EXERCISE DETAILS:
Where the data below has the string "turquoise", return the whole line.

++++ RECORDS SUPPLIED ++++

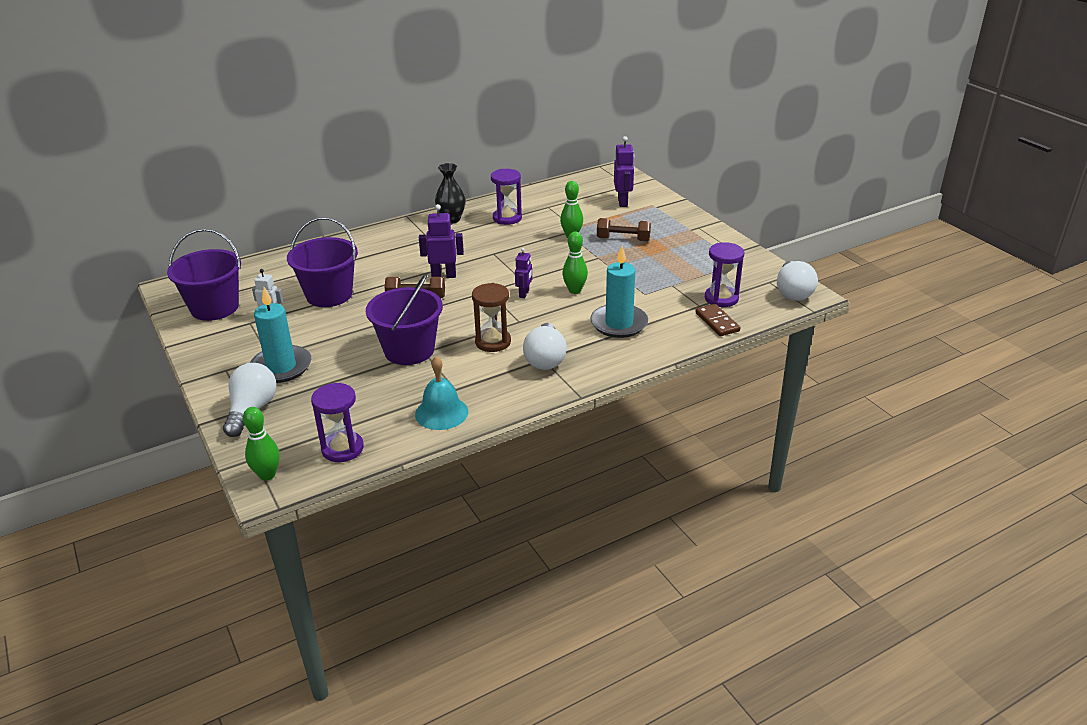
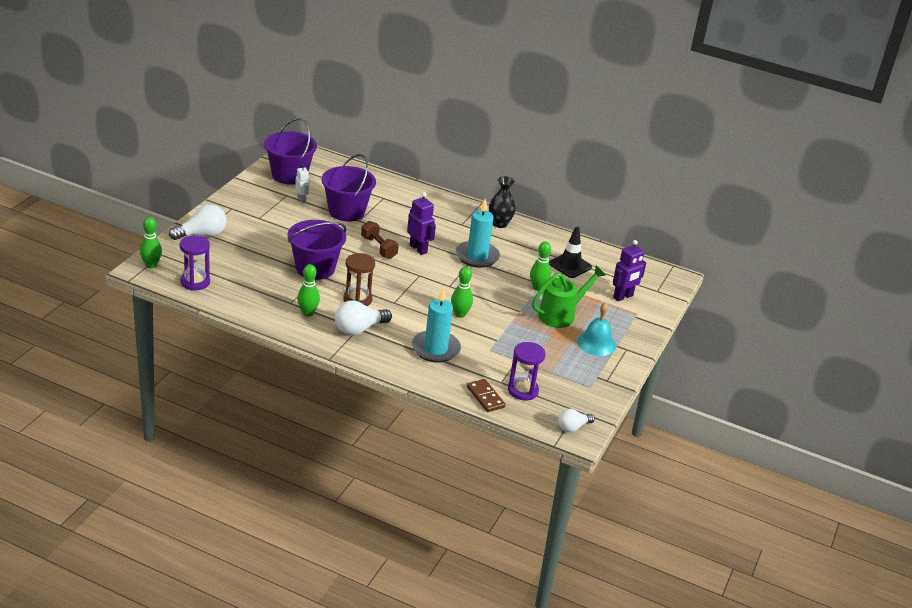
camera: 50 degrees right, 0 degrees up
(281, 367) = (252, 227): turquoise candle -> turquoise candle (477, 256)
(441, 413) = (261, 306): turquoise bell -> turquoise bell (596, 343)
(485, 383) = (308, 313): none -> green bowling pin
(507, 218) = (530, 248): purple hourglass -> none
(524, 294) = (431, 293): purple robot -> none
(553, 209) = (570, 265): none -> black traffic cone
(623, 239) = (561, 315): brown dumbbell -> green watering can
(717, 322) = (485, 397): brown domino -> brown domino turned 60 degrees counterclockwise
(793, 292) = (573, 427): white light bulb -> white light bulb, size x0.63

++++

RESULT:
(281, 367) = (252, 227): turquoise candle -> turquoise candle (477, 256)
(441, 413) = (261, 306): turquoise bell -> turquoise bell (596, 343)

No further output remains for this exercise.